_Work order:_ Print out the entries exactly, and include each one.

━━ Provided records

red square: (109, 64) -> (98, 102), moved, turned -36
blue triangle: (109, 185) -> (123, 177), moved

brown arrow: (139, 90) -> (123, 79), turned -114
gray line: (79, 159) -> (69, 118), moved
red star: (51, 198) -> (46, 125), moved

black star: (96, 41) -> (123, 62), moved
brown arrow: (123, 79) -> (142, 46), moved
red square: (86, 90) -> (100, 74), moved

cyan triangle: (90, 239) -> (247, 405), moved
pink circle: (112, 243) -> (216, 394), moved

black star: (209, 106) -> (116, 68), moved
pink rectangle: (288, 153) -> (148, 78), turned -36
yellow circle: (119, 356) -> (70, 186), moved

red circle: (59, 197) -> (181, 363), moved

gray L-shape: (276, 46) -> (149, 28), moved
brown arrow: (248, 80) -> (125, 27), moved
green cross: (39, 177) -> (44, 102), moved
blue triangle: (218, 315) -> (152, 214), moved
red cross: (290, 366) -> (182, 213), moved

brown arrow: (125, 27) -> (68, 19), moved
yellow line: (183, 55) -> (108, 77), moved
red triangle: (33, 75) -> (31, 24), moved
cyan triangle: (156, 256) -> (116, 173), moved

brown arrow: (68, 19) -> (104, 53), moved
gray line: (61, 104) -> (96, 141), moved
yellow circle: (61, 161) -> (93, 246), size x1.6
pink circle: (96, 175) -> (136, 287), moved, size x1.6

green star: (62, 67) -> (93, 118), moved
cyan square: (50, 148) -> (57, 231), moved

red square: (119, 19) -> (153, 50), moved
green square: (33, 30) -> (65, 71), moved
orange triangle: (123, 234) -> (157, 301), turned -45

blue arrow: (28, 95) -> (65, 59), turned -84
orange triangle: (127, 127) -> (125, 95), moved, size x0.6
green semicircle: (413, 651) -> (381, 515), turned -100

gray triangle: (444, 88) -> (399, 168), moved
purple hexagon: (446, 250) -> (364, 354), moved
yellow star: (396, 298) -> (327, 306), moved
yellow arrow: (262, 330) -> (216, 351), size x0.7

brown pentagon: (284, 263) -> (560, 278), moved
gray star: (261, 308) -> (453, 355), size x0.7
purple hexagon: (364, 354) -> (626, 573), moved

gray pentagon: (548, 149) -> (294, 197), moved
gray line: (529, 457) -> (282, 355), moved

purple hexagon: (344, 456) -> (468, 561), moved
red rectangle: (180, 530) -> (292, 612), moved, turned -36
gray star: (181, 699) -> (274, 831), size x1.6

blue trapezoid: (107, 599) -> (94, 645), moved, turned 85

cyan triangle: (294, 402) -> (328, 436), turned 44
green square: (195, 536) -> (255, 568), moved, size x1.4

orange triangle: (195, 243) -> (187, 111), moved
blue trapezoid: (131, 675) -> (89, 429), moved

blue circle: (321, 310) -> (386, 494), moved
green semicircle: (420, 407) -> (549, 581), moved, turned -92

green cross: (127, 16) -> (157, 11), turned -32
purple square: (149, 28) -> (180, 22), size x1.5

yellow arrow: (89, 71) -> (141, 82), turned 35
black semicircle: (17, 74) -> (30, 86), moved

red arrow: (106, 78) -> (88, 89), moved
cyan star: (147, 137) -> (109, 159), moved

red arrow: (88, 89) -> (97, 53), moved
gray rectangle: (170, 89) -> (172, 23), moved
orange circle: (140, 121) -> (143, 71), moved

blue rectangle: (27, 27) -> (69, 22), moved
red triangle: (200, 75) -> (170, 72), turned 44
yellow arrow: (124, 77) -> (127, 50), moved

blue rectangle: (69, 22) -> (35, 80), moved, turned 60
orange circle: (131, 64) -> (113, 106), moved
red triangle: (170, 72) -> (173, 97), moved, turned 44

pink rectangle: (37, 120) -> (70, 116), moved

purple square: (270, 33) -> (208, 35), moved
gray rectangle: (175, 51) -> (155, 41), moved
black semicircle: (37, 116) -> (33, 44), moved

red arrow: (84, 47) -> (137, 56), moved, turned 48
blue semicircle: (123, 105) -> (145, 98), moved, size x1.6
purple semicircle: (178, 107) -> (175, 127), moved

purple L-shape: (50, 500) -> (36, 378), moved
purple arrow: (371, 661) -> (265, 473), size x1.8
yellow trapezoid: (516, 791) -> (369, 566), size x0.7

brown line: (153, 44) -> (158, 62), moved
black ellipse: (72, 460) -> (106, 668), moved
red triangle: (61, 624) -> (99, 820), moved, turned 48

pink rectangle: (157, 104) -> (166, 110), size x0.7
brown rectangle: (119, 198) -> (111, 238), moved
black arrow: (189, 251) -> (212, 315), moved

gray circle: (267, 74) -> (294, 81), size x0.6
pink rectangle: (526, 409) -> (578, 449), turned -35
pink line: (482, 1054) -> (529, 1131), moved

━━━━

_Answer box:_
red square: (109, 64) -> (98, 102), moved, turned -36
blue triangle: (109, 185) -> (123, 177), moved

brown arrow: (139, 90) -> (123, 79), turned -114
gray line: (79, 159) -> (69, 118), moved
red star: (51, 198) -> (46, 125), moved

black star: (96, 41) -> (123, 62), moved
brown arrow: (123, 79) -> (142, 46), moved
red square: (86, 90) -> (100, 74), moved

cyan triangle: (90, 239) -> (247, 405), moved
pink circle: (112, 243) -> (216, 394), moved

black star: (209, 106) -> (116, 68), moved
pink rectangle: (288, 153) -> (148, 78), turned -36
yellow circle: (119, 356) -> (70, 186), moved

red circle: (59, 197) -> (181, 363), moved

gray L-shape: (276, 46) -> (149, 28), moved
brown arrow: (248, 80) -> (125, 27), moved
green cross: (39, 177) -> (44, 102), moved
blue triangle: (218, 315) -> (152, 214), moved
red cross: (290, 366) -> (182, 213), moved

brown arrow: (125, 27) -> (68, 19), moved
yellow line: (183, 55) -> (108, 77), moved
red triangle: (33, 75) -> (31, 24), moved
cyan triangle: (156, 256) -> (116, 173), moved

brown arrow: (68, 19) -> (104, 53), moved
gray line: (61, 104) -> (96, 141), moved
yellow circle: (61, 161) -> (93, 246), size x1.6
pink circle: (96, 175) -> (136, 287), moved, size x1.6

green star: (62, 67) -> (93, 118), moved
cyan square: (50, 148) -> (57, 231), moved

red square: (119, 19) -> (153, 50), moved
green square: (33, 30) -> (65, 71), moved
orange triangle: (123, 234) -> (157, 301), turned -45

blue arrow: (28, 95) -> (65, 59), turned -84
orange triangle: (127, 127) -> (125, 95), moved, size x0.6
green semicircle: (413, 651) -> (381, 515), turned -100

gray triangle: (444, 88) -> (399, 168), moved
purple hexagon: (446, 250) -> (364, 354), moved
yellow star: (396, 298) -> (327, 306), moved
yellow arrow: (262, 330) -> (216, 351), size x0.7

brown pentagon: (284, 263) -> (560, 278), moved
gray star: (261, 308) -> (453, 355), size x0.7
purple hexagon: (364, 354) -> (626, 573), moved

gray pentagon: (548, 149) -> (294, 197), moved
gray line: (529, 457) -> (282, 355), moved

purple hexagon: (344, 456) -> (468, 561), moved
red rectangle: (180, 530) -> (292, 612), moved, turned -36
gray star: (181, 699) -> (274, 831), size x1.6

blue trapezoid: (107, 599) -> (94, 645), moved, turned 85

cyan triangle: (294, 402) -> (328, 436), turned 44
green square: (195, 536) -> (255, 568), moved, size x1.4

orange triangle: (195, 243) -> (187, 111), moved
blue trapezoid: (131, 675) -> (89, 429), moved

blue circle: (321, 310) -> (386, 494), moved
green semicircle: (420, 407) -> (549, 581), moved, turned -92

green cross: (127, 16) -> (157, 11), turned -32
purple square: (149, 28) -> (180, 22), size x1.5

yellow arrow: (89, 71) -> (141, 82), turned 35
black semicircle: (17, 74) -> (30, 86), moved

red arrow: (106, 78) -> (88, 89), moved
cyan star: (147, 137) -> (109, 159), moved

red arrow: (88, 89) -> (97, 53), moved
gray rectangle: (170, 89) -> (172, 23), moved
orange circle: (140, 121) -> (143, 71), moved

blue rectangle: (27, 27) -> (69, 22), moved
red triangle: (200, 75) -> (170, 72), turned 44
yellow arrow: (124, 77) -> (127, 50), moved

blue rectangle: (69, 22) -> (35, 80), moved, turned 60
orange circle: (131, 64) -> (113, 106), moved
red triangle: (170, 72) -> (173, 97), moved, turned 44

pink rectangle: (37, 120) -> (70, 116), moved

purple square: (270, 33) -> (208, 35), moved
gray rectangle: (175, 51) -> (155, 41), moved
black semicircle: (37, 116) -> (33, 44), moved

red arrow: (84, 47) -> (137, 56), moved, turned 48
blue semicircle: (123, 105) -> (145, 98), moved, size x1.6
purple semicircle: (178, 107) -> (175, 127), moved

purple L-shape: (50, 500) -> (36, 378), moved
purple arrow: (371, 661) -> (265, 473), size x1.8
yellow trapezoid: (516, 791) -> (369, 566), size x0.7

brown line: (153, 44) -> (158, 62), moved
black ellipse: (72, 460) -> (106, 668), moved
red triangle: (61, 624) -> (99, 820), moved, turned 48

pink rectangle: (157, 104) -> (166, 110), size x0.7
brown rectangle: (119, 198) -> (111, 238), moved
black arrow: (189, 251) -> (212, 315), moved

gray circle: (267, 74) -> (294, 81), size x0.6
pink rectangle: (526, 409) -> (578, 449), turned -35
pink line: (482, 1054) -> (529, 1131), moved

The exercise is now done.